Could you filter the records below down to the lines that include the word "degrees"?
-----
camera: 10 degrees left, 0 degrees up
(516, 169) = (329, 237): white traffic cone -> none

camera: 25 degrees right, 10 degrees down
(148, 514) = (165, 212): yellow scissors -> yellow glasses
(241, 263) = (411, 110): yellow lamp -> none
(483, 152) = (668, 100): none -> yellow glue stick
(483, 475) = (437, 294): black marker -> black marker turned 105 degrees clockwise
-----
Your solution |
camera: 10 degrees left, 0 degrees up
camera: 25 degrees right, 10 degrees down
(483, 475) = (437, 294): black marker -> black marker turned 105 degrees clockwise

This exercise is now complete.